» **Task goal**
Faithfully repeat all of the records, as they are written below.

» **Data supplied**
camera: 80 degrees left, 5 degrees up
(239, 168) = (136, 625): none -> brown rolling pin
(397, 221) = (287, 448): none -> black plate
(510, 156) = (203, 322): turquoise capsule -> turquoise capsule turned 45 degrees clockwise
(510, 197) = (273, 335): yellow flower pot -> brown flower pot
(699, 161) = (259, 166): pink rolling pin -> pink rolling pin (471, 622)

» **Response for this exercise**
camera: 80 degrees left, 5 degrees up
(239, 168) = (136, 625): none -> brown rolling pin
(397, 221) = (287, 448): none -> black plate
(510, 156) = (203, 322): turquoise capsule -> turquoise capsule turned 45 degrees clockwise
(510, 197) = (273, 335): yellow flower pot -> brown flower pot
(699, 161) = (259, 166): pink rolling pin -> pink rolling pin (471, 622)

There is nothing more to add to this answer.